### What needs to be done:
Draw out every line with the word "none" from the listing below.

Data for processing START

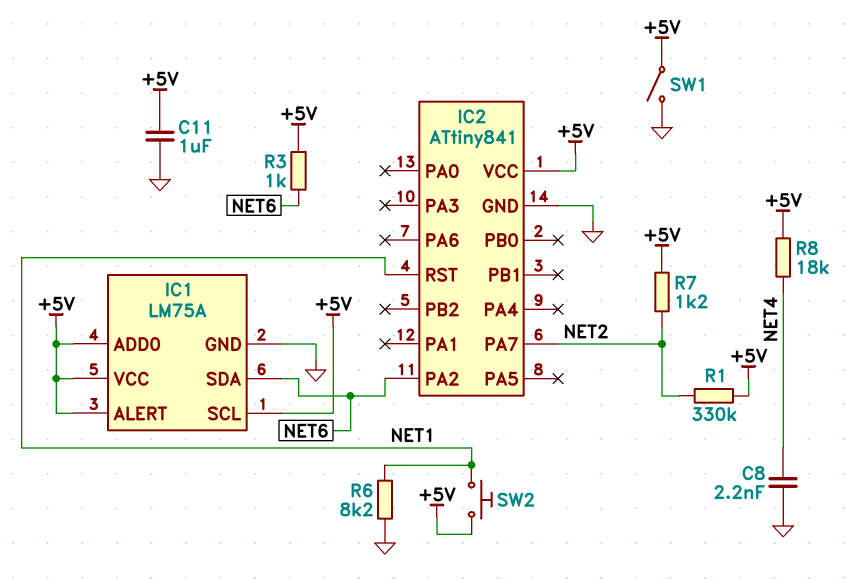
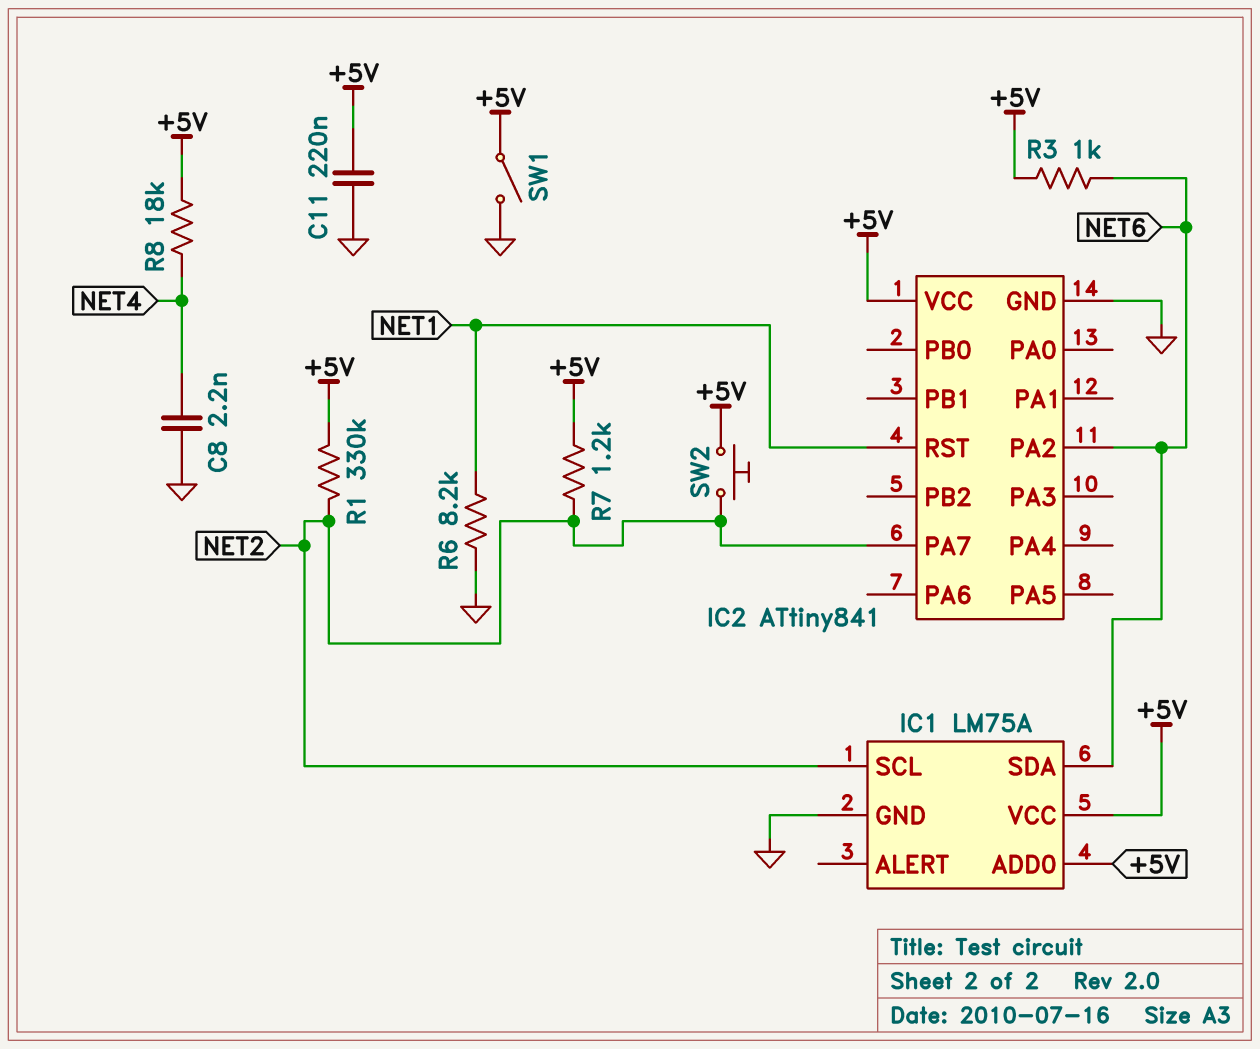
C11: 1uF (+5V, GND) -> 220nF (+5V, GND)
IC1 pin ALERT: +5V -> none
IC1 pin SCL: +5V -> NET2
SW2: button (+5V, NET1) -> button (+5V, NET2)

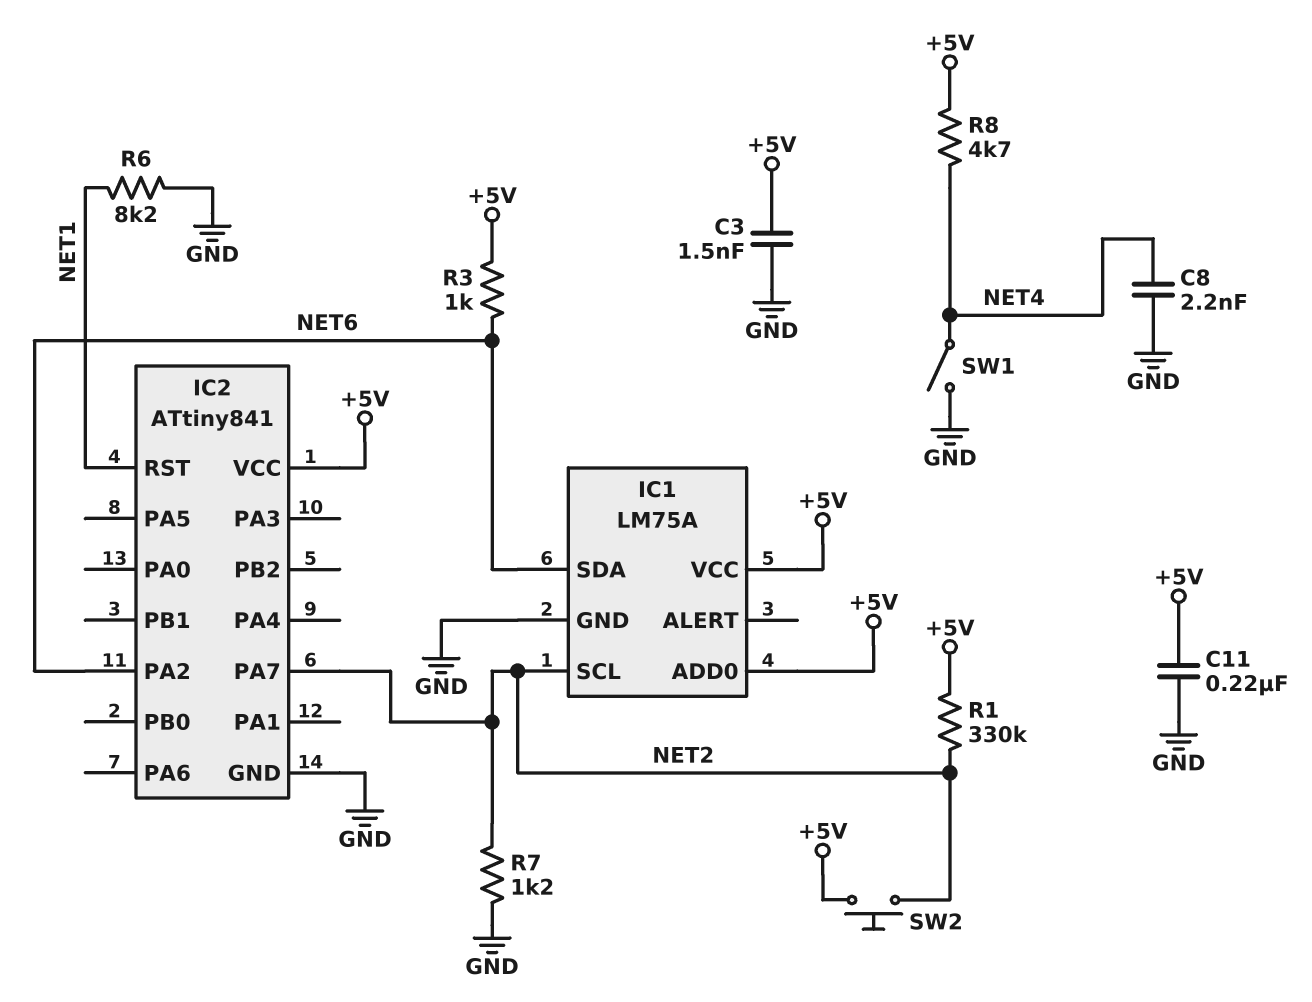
C3: none -> 1.5nF (+5V, GND)
R7: 1.2k (+5V, NET2) -> 1.2k (GND, NET2)
R8: 18k (+5V, NET4) -> 4.7k (+5V, NET4)
SW1: switch (+5V, GND) -> switch (GND, NET4)

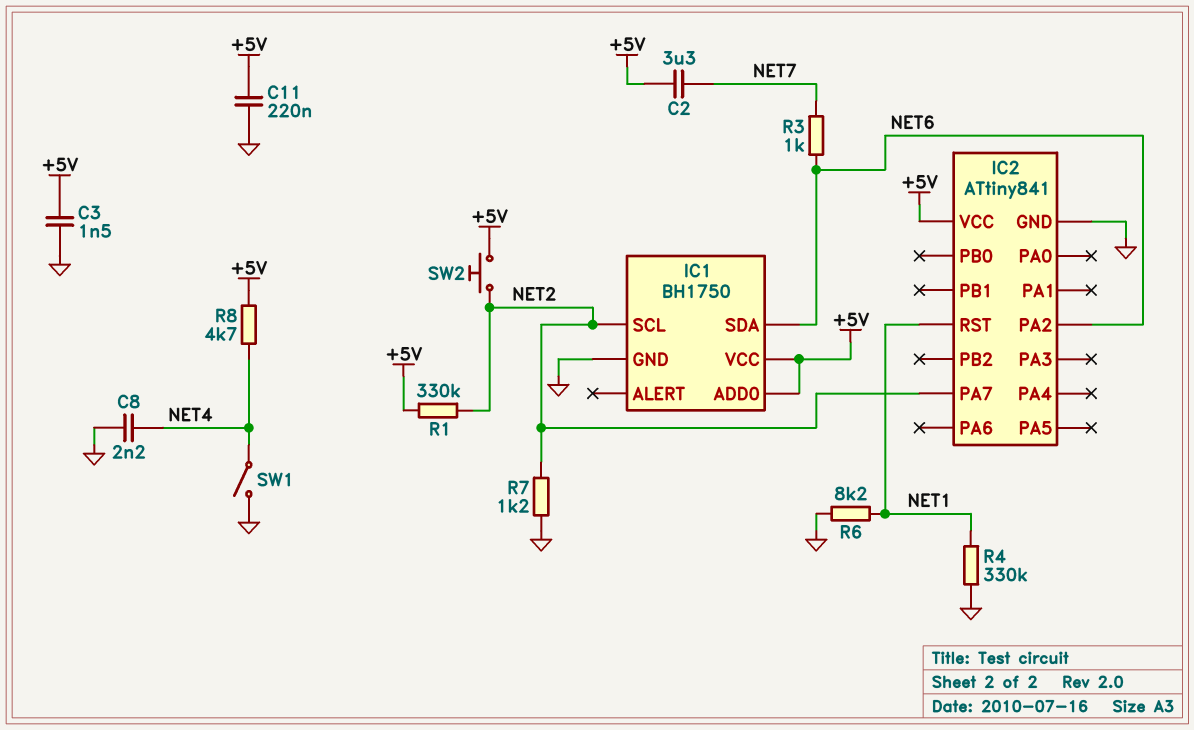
C2: none -> 3.3uF (+5V, NET7)
IC1: LM75A -> BH1750
R3: 1k (+5V, NET6) -> 1k (NET6, NET7)
R4: none -> 330k (GND, NET1)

Data for processing END

### Task solution:
IC1 pin ALERT: +5V -> none
C3: none -> 1.5nF (+5V, GND)
C2: none -> 3.3uF (+5V, NET7)
R4: none -> 330k (GND, NET1)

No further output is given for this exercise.